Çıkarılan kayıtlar
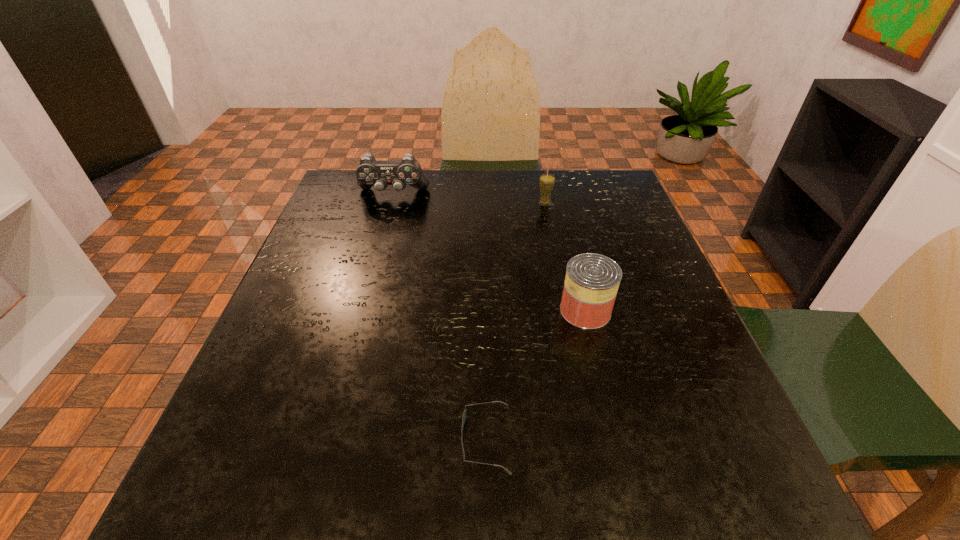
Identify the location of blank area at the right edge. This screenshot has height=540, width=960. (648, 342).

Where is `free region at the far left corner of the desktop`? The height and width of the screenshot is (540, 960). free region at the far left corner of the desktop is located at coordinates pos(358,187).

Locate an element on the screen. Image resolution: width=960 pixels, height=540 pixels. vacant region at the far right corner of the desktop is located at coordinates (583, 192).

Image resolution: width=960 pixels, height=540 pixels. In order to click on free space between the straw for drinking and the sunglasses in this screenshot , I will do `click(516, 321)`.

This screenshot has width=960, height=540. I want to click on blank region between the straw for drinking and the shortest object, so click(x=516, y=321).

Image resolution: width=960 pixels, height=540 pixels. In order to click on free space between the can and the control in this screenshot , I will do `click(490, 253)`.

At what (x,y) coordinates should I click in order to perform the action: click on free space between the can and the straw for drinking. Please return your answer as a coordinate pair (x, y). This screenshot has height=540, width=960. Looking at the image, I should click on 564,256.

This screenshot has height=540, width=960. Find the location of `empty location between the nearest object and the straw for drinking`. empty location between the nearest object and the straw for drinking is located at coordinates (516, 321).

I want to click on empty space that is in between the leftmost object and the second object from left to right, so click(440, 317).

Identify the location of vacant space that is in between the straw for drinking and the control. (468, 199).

### Yapılacak görev:
Yukarıdaki kayıtların hepsini tek harfini değiştirmeden tekrarlayın, ancak resimleri yanıta almayın.

### Sonuç:
Identify the location of blank area at the right edge. This screenshot has height=540, width=960. (648, 342).

Where is `free region at the far left corner of the desktop`? The height and width of the screenshot is (540, 960). free region at the far left corner of the desktop is located at coordinates pos(358,187).

Locate an element on the screen. Image resolution: width=960 pixels, height=540 pixels. vacant region at the far right corner of the desktop is located at coordinates (583, 192).

Image resolution: width=960 pixels, height=540 pixels. In order to click on free space between the straw for drinking and the sunglasses in this screenshot , I will do `click(516, 321)`.

This screenshot has width=960, height=540. I want to click on blank region between the straw for drinking and the shortest object, so click(x=516, y=321).

Image resolution: width=960 pixels, height=540 pixels. In order to click on free space between the can and the control in this screenshot , I will do `click(490, 253)`.

At what (x,y) coordinates should I click in order to perform the action: click on free space between the can and the straw for drinking. Please return your answer as a coordinate pair (x, y). This screenshot has height=540, width=960. Looking at the image, I should click on 564,256.

This screenshot has height=540, width=960. Find the location of `empty location between the nearest object and the straw for drinking`. empty location between the nearest object and the straw for drinking is located at coordinates (516, 321).

I want to click on empty space that is in between the leftmost object and the second object from left to right, so click(440, 317).

Identify the location of vacant space that is in between the straw for drinking and the control. (468, 199).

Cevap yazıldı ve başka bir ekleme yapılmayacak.